-- Input follows --
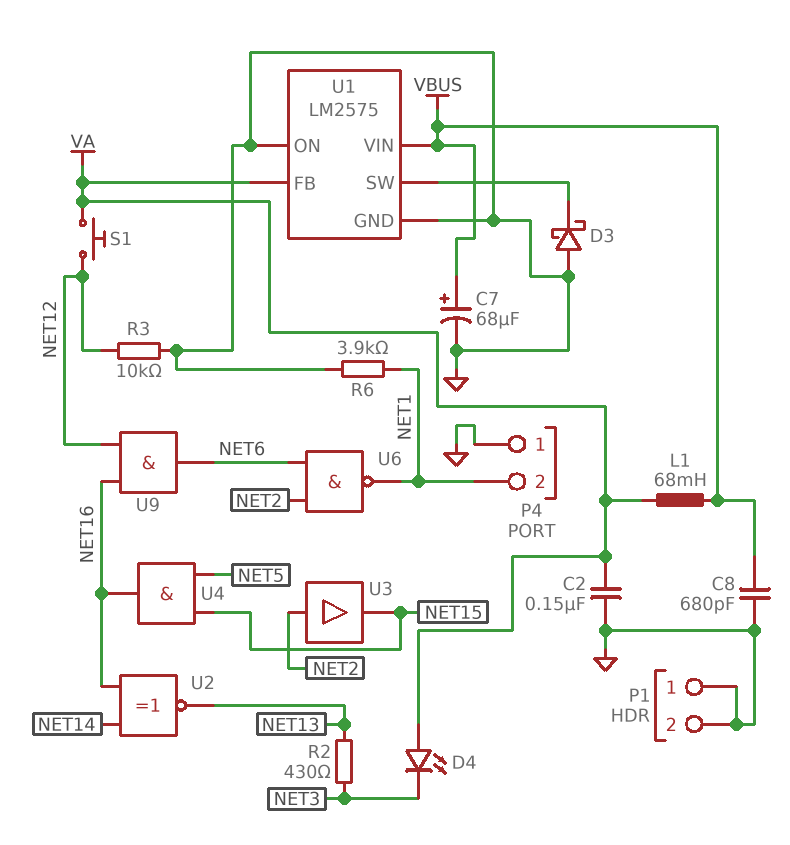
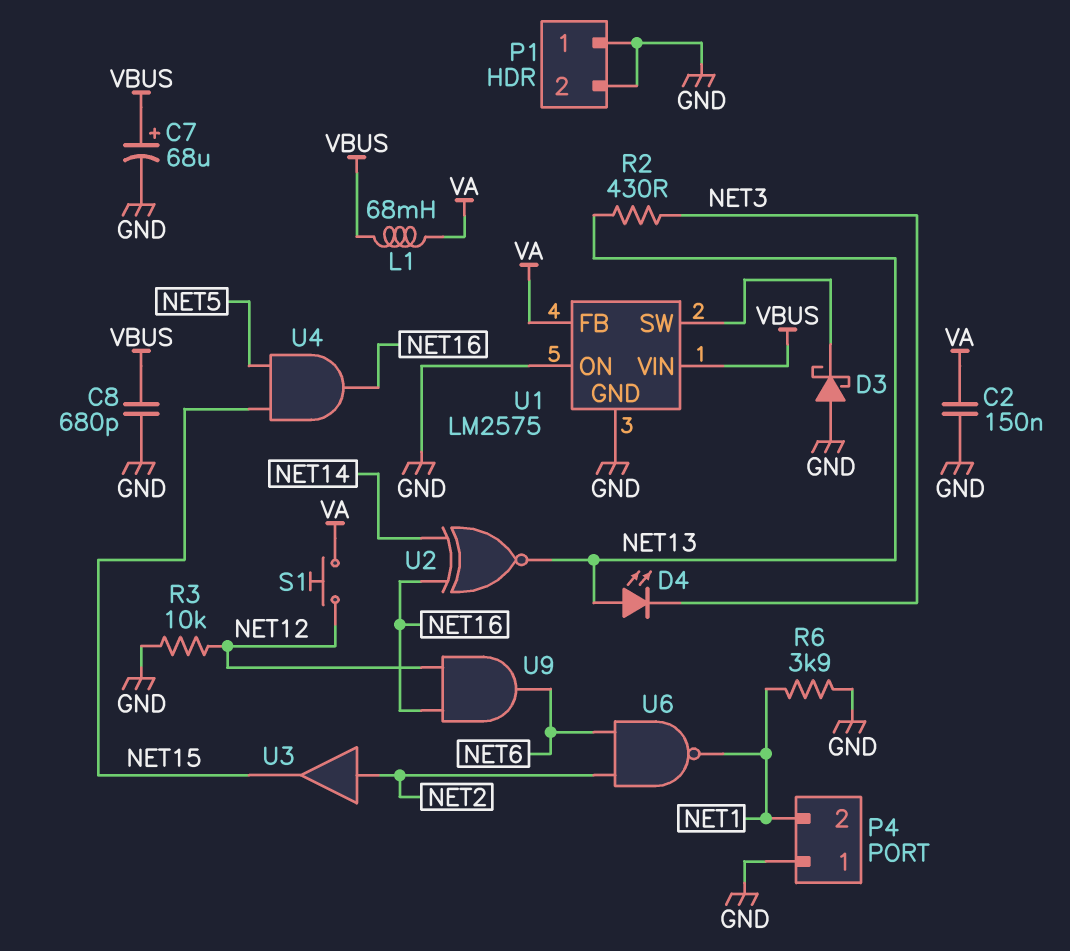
D4: LED (A VA, K NET3) -> LED (A NET13, K NET3)

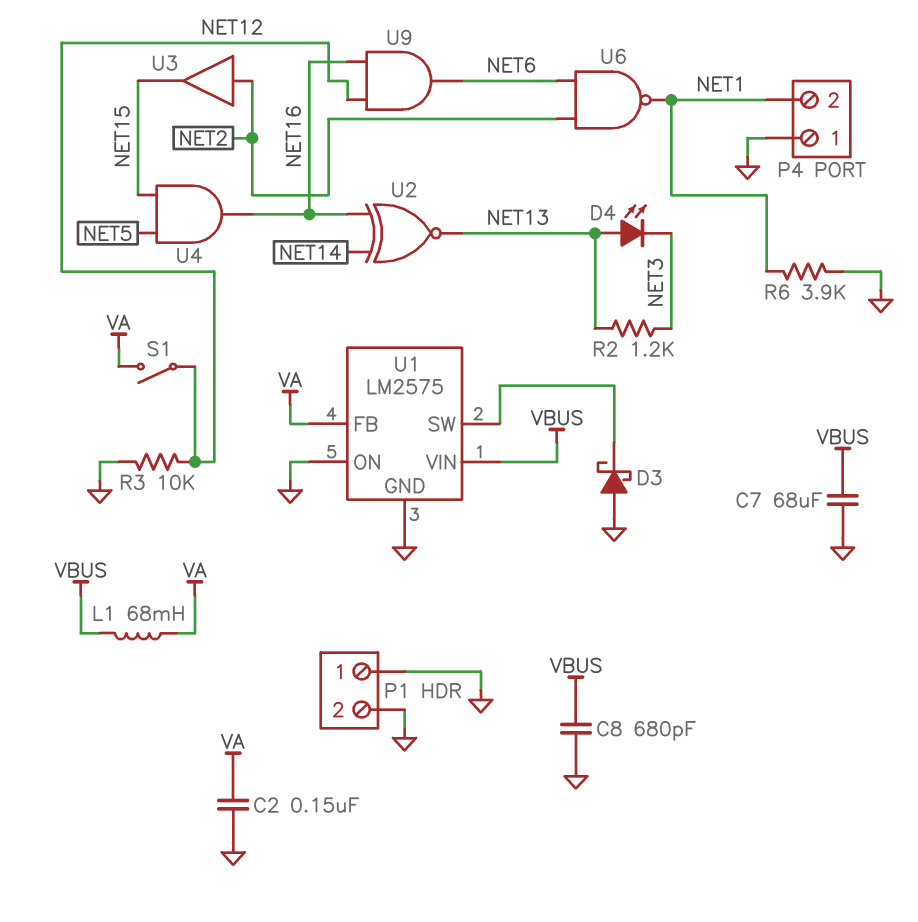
C7: 68uF (plus VBUS, minus GND) -> 68uF (GND, VBUS)
R2: 430 (NET3, NET13) -> 1.2k (NET3, NET13)
S1: button (NET12, VA) -> switch (NET12, VA)

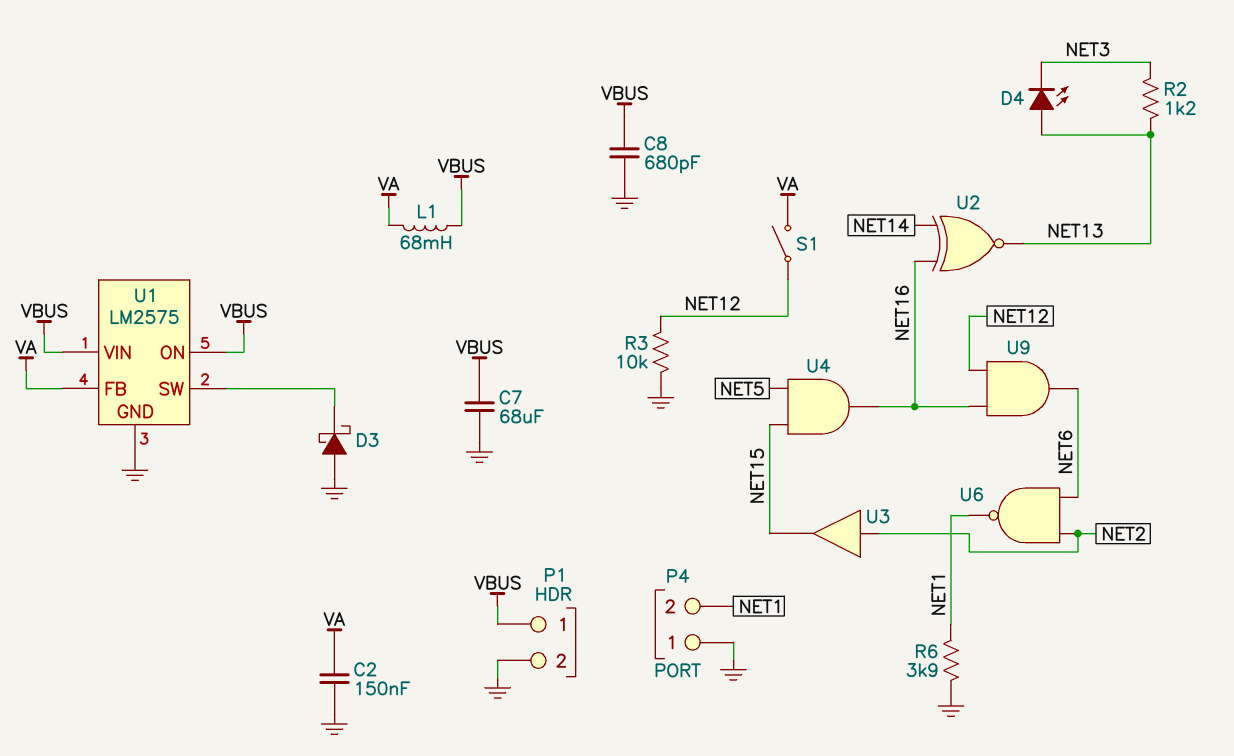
P1 pin 1: GND -> VBUS
U1 pin ON: GND -> VBUS

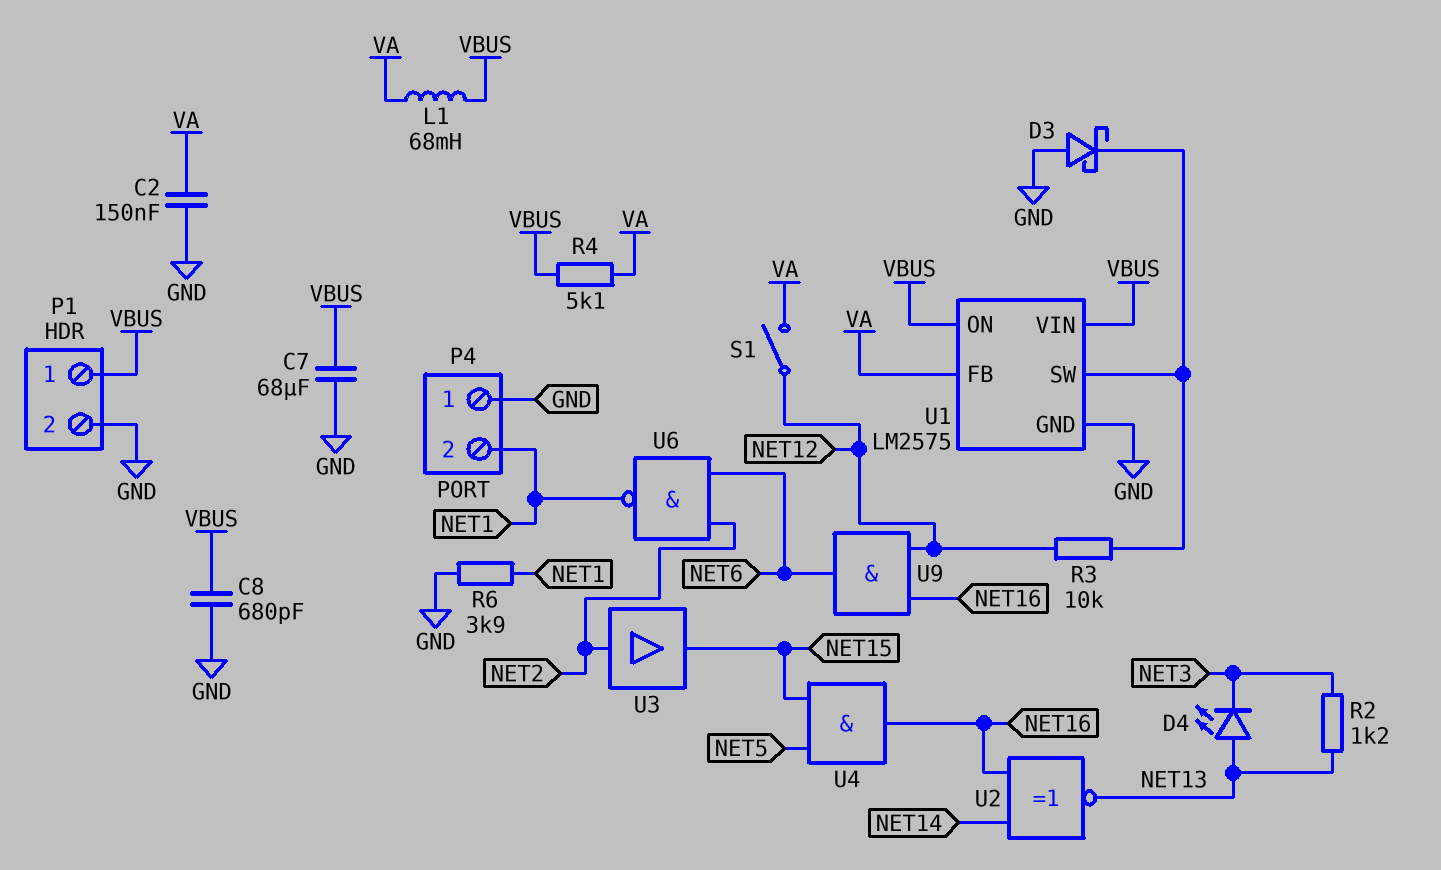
R3: 10k (GND, NET12) -> 10k (NET12, U1/SW)
R4: none -> 5.1k (VA, VBUS)

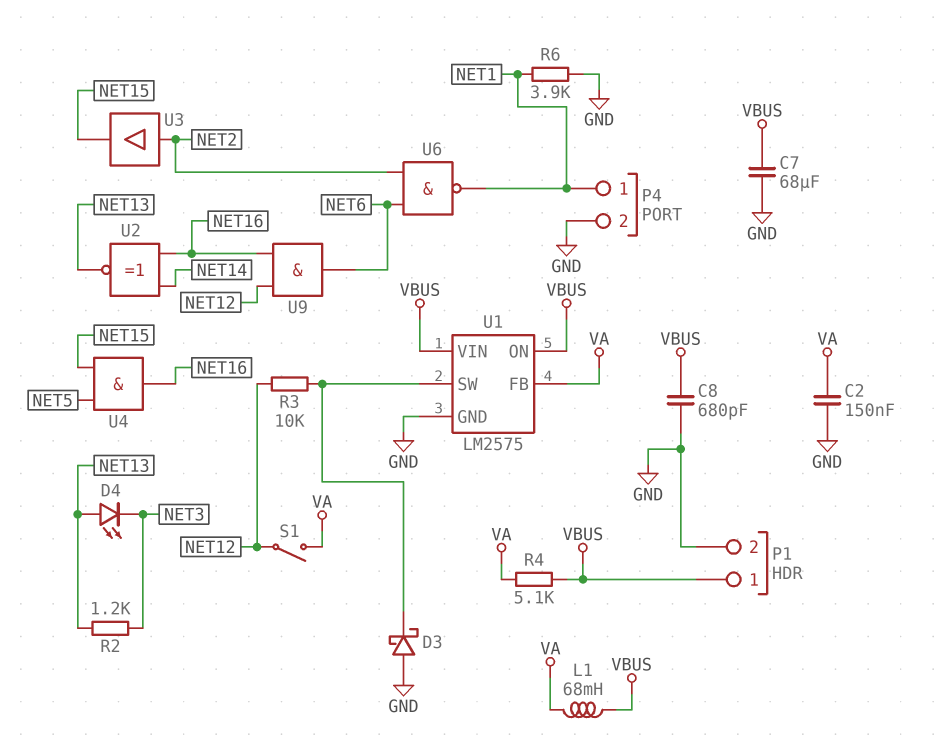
P4 pin 1: GND -> NET1
P4 pin 2: NET1 -> GND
-- Input concluded --
- What is being asked -
Start at the line holding "S1: button (NET12, VA) -> switch (NET12, VA)" and stop at the last line of the entries above. Repeat those lines exactly, pictures excluded.

- Exercise answer -
S1: button (NET12, VA) -> switch (NET12, VA)

P1 pin 1: GND -> VBUS
U1 pin ON: GND -> VBUS

R3: 10k (GND, NET12) -> 10k (NET12, U1/SW)
R4: none -> 5.1k (VA, VBUS)

P4 pin 1: GND -> NET1
P4 pin 2: NET1 -> GND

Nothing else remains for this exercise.